(Before-and-after object listings)
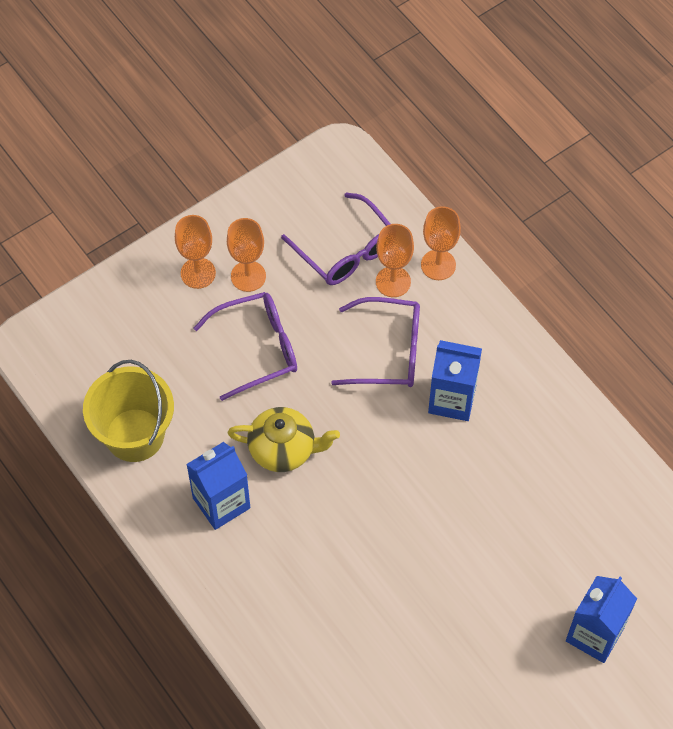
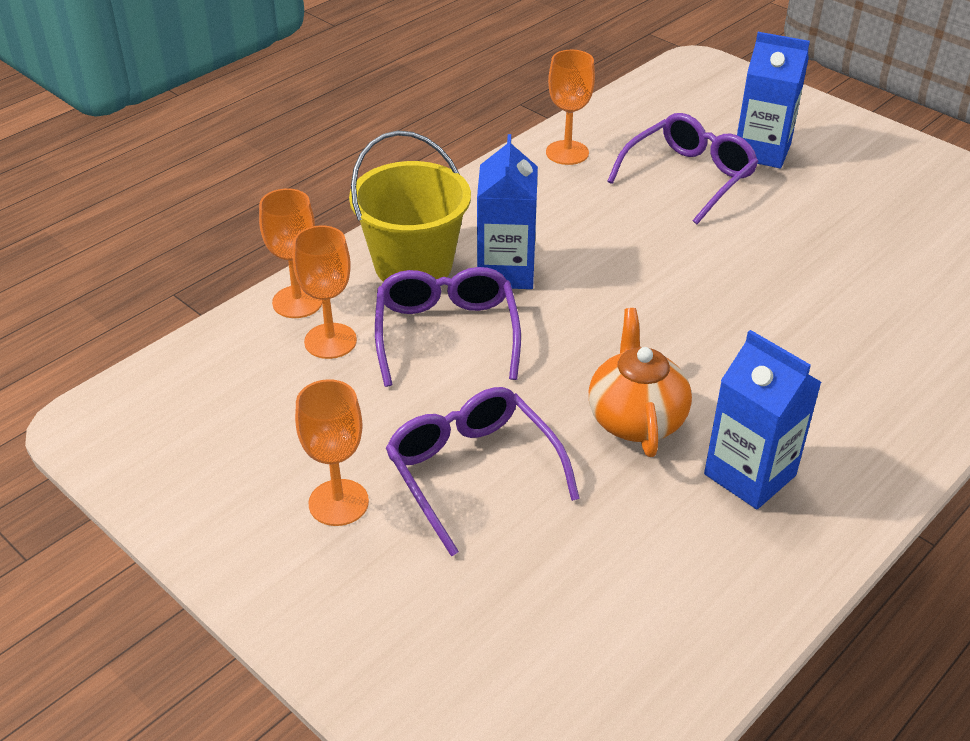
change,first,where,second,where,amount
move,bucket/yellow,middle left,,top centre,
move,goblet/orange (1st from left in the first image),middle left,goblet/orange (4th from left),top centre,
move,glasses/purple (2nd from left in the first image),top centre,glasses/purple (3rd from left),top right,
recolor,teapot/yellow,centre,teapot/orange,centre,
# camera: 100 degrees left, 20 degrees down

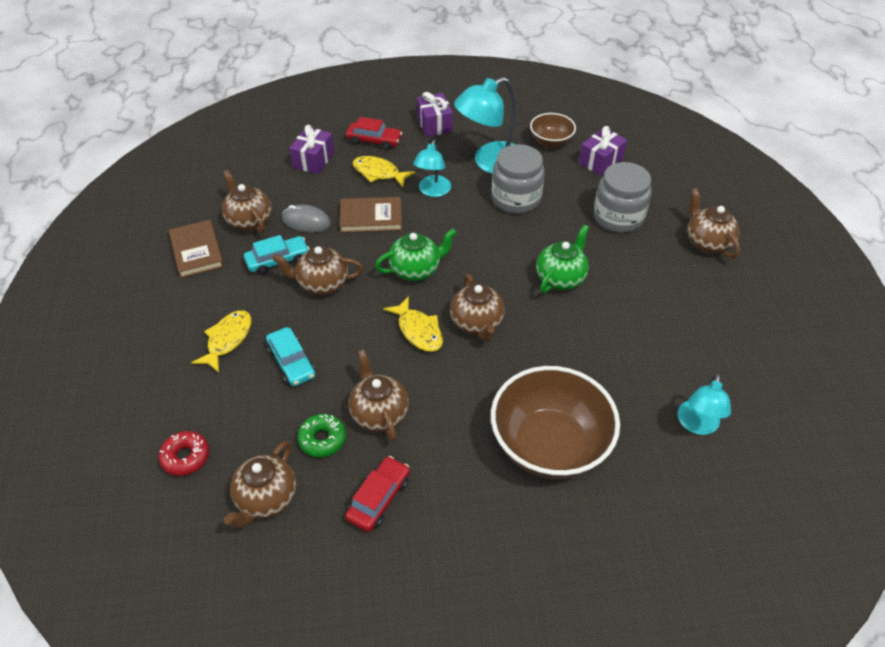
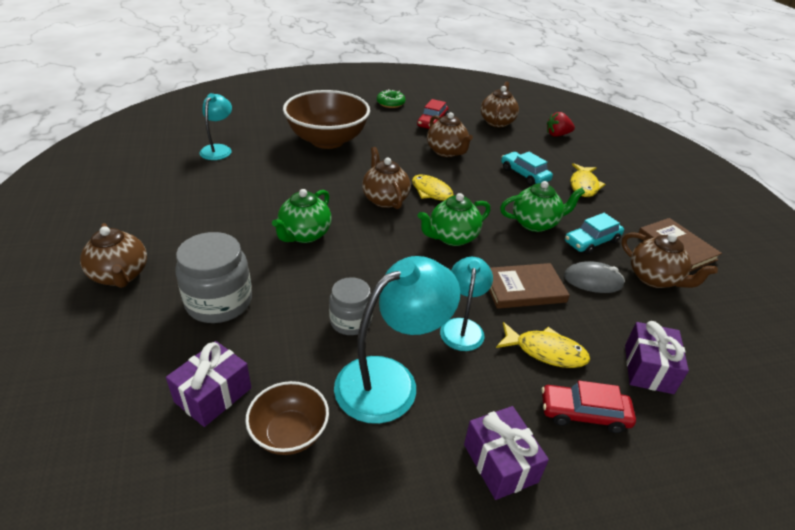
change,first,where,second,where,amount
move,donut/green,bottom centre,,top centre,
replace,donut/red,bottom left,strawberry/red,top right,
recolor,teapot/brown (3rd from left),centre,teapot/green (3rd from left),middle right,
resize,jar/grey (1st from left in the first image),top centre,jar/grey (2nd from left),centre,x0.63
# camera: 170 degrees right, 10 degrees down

### Prompt
Every line in the entries above that mentions the word "centre" must be shown.

### Exercise result
move,bucket/yellow,middle left,,top centre,
move,goblet/orange (1st from left in the first image),middle left,goblet/orange (4th from left),top centre,
move,glasses/purple (2nd from left in the first image),top centre,glasses/purple (3rd from left),top right,
recolor,teapot/yellow,centre,teapot/orange,centre,
move,donut/green,bottom centre,,top centre,
recolor,teapot/brown (3rd from left),centre,teapot/green (3rd from left),middle right,
resize,jar/grey (1st from left in the first image),top centre,jar/grey (2nd from left),centre,x0.63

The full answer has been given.